>>
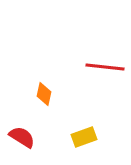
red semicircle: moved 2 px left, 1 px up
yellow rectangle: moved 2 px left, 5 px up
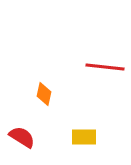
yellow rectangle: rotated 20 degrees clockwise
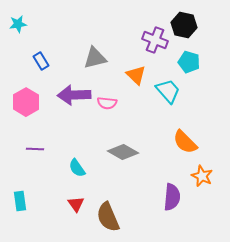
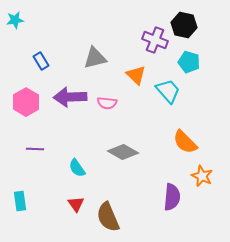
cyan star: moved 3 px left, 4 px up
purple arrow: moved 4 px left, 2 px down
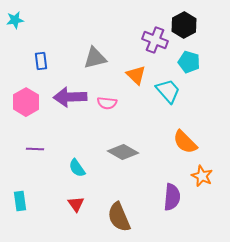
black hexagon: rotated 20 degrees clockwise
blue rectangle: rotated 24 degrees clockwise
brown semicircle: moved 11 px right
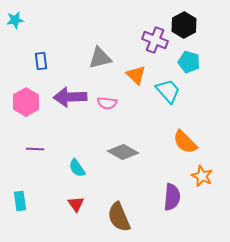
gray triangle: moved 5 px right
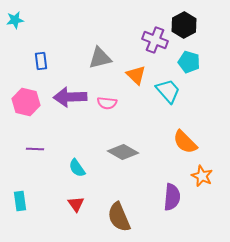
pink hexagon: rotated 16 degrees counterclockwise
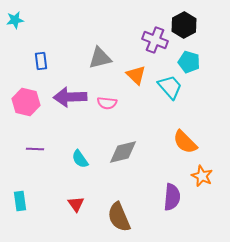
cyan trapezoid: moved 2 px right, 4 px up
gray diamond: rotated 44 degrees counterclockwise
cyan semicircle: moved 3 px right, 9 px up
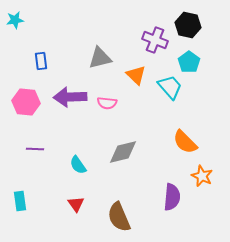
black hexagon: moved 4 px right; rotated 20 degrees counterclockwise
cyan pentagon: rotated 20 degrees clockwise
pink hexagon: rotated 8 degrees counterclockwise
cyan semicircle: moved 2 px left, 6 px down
<<
Exercise instructions:
Change every "hexagon" in the material above to "octagon", keeping everything else the same, and write out all the lines again without the picture markers.

Solution:
red semicircle: moved 2 px left, 1 px up
yellow rectangle: moved 2 px left, 5 px up
yellow rectangle: rotated 20 degrees clockwise
cyan star: moved 3 px left, 4 px up
purple arrow: moved 4 px left, 2 px down
black octagon: rotated 20 degrees clockwise
blue rectangle: rotated 24 degrees clockwise
brown semicircle: moved 11 px right
gray triangle: moved 5 px right
pink octagon: rotated 16 degrees counterclockwise
cyan trapezoid: moved 2 px right, 4 px up
gray diamond: rotated 44 degrees counterclockwise
cyan semicircle: moved 3 px right, 9 px up
black octagon: moved 4 px right; rotated 20 degrees counterclockwise
cyan pentagon: rotated 20 degrees clockwise
pink octagon: rotated 8 degrees counterclockwise
cyan semicircle: moved 2 px left, 6 px down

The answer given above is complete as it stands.